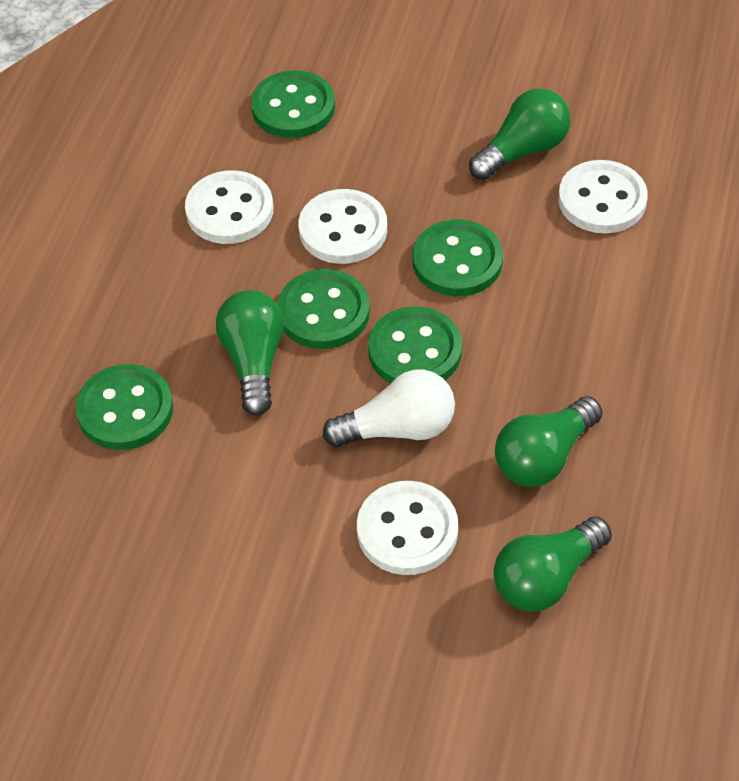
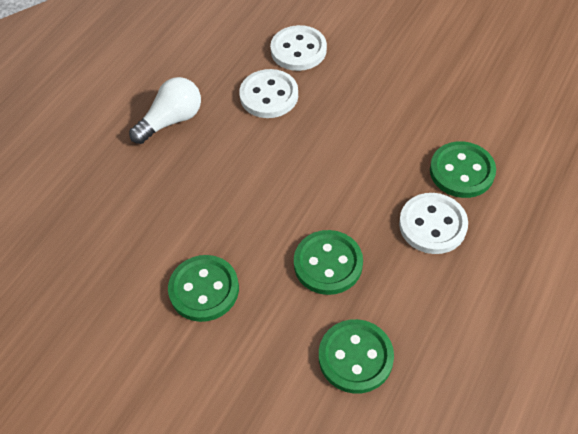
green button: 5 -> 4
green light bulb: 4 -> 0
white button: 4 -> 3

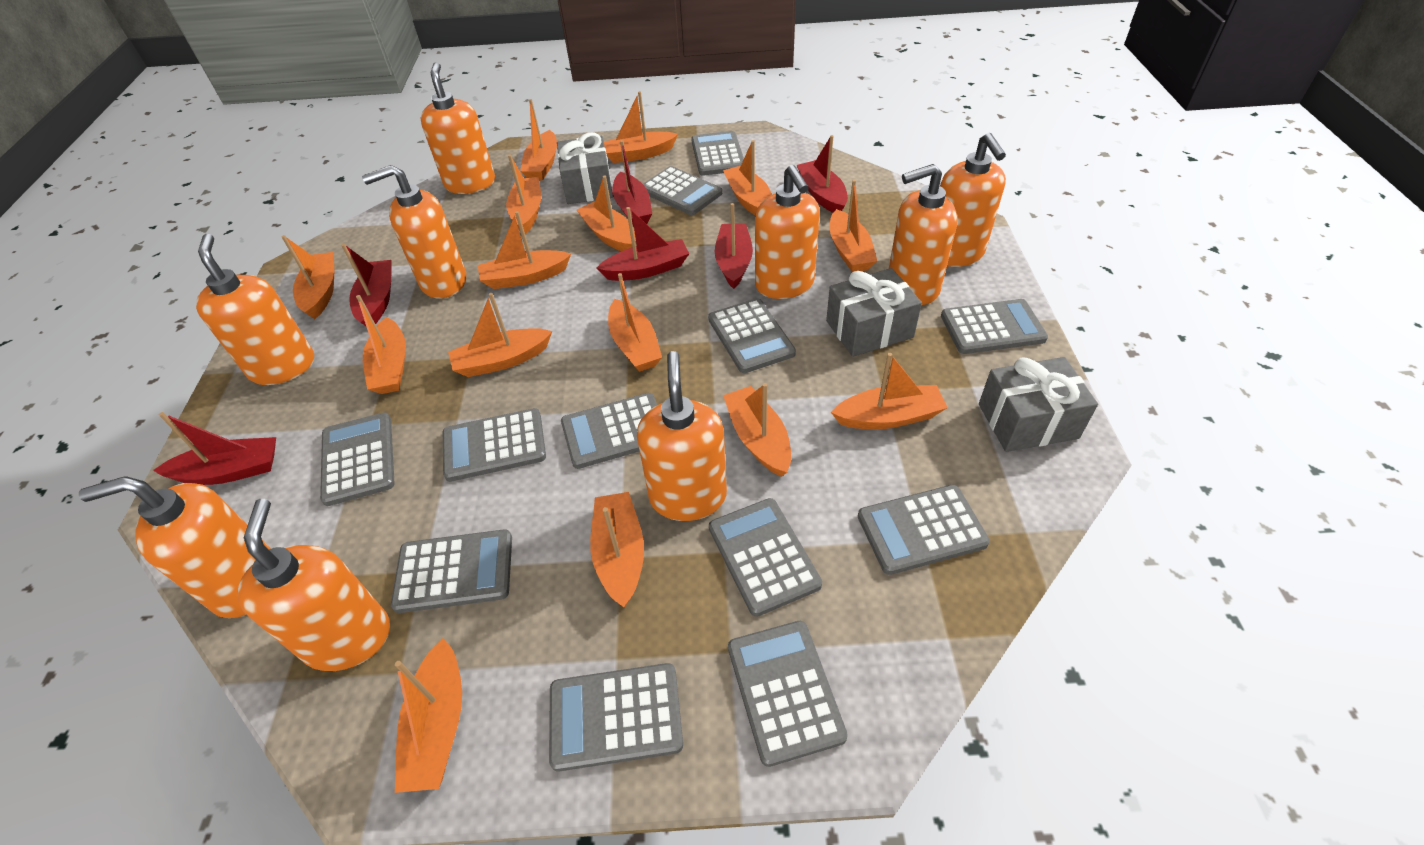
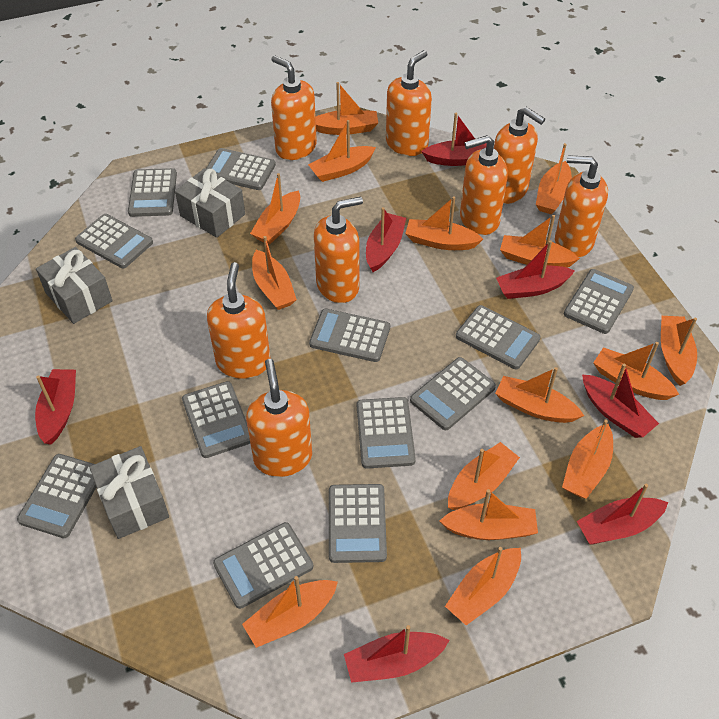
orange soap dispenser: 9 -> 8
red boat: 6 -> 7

════════════════════

Print the preceding material over again exactly. Please leave the pictures out.

Exercise output -
green button: 5 -> 4
green light bulb: 4 -> 0
white button: 4 -> 3

orange soap dispenser: 9 -> 8
red boat: 6 -> 7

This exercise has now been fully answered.